• Task directions: Every line from the one bearing "flask (cobalt) [339" through the last line of the records below is to be output exactly, and no other line; leave out the pictures.

------------------------------------------------------------------------

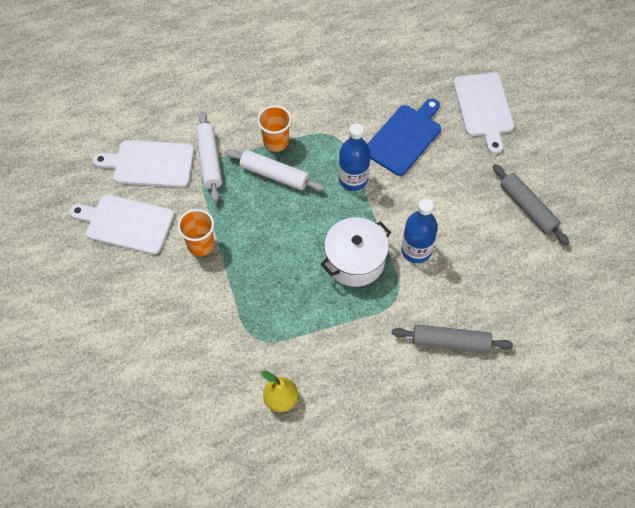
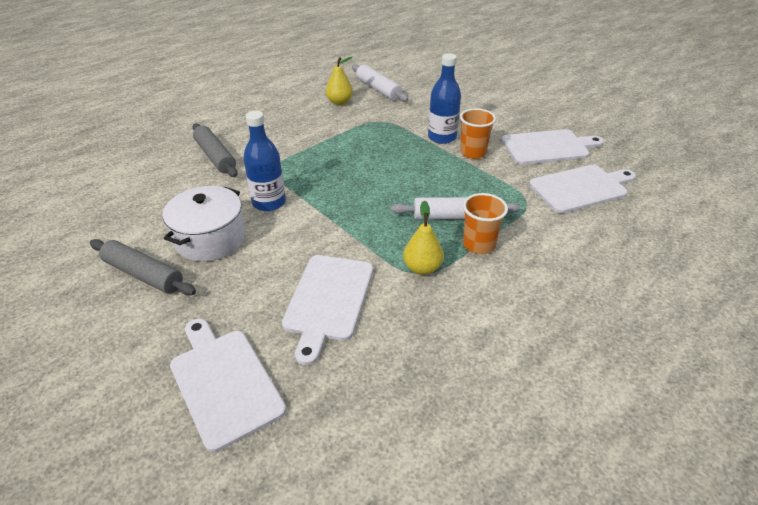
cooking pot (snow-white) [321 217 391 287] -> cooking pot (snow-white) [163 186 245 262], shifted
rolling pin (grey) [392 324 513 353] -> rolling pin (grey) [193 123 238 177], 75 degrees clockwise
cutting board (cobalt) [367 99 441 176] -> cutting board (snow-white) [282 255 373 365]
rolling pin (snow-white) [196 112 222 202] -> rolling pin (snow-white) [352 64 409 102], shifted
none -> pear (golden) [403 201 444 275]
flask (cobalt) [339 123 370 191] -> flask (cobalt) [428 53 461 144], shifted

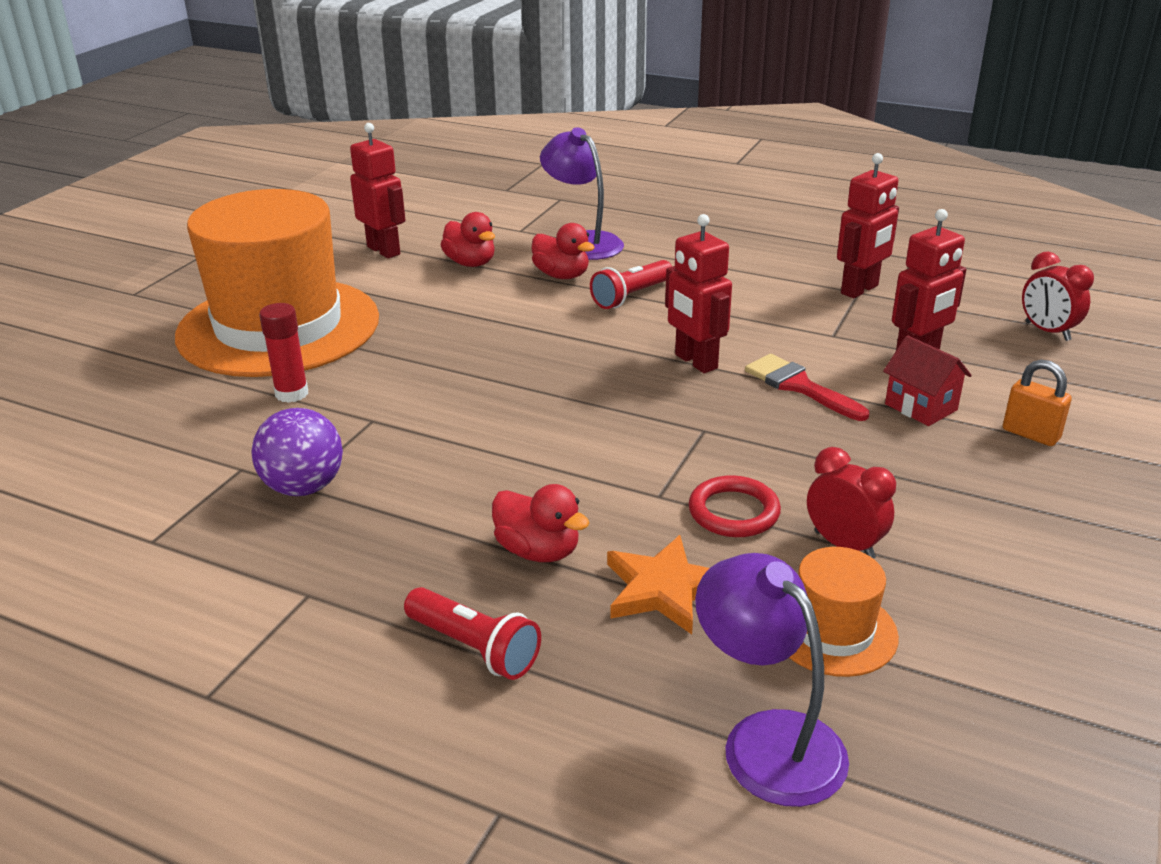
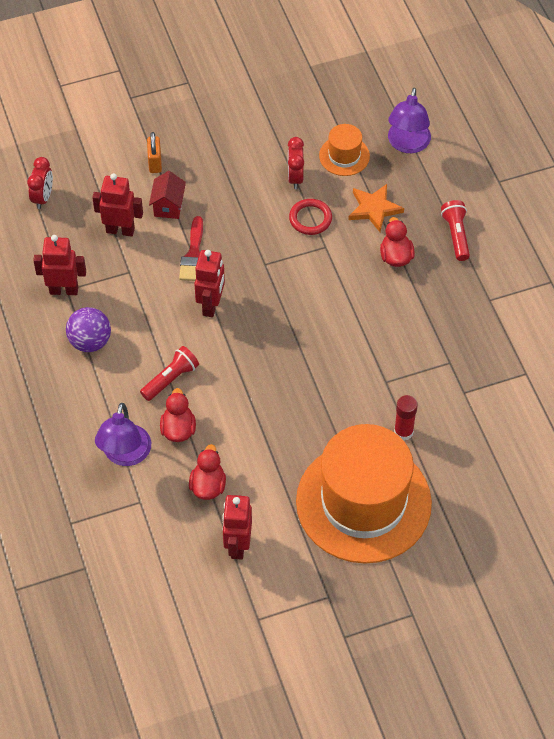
ball (purple) [251 408 343 496] -> ball (purple) [66 307 111 352], shifted
flashlight (red) [590 260 672 309] -> flashlight (red) [140 346 199 401], 45 degrees counterclockwise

------------------------------------------------------------------------

• Result:
flask (cobalt) [339 123 370 191] -> flask (cobalt) [428 53 461 144], shifted

ball (purple) [251 408 343 496] -> ball (purple) [66 307 111 352], shifted
flashlight (red) [590 260 672 309] -> flashlight (red) [140 346 199 401], 45 degrees counterclockwise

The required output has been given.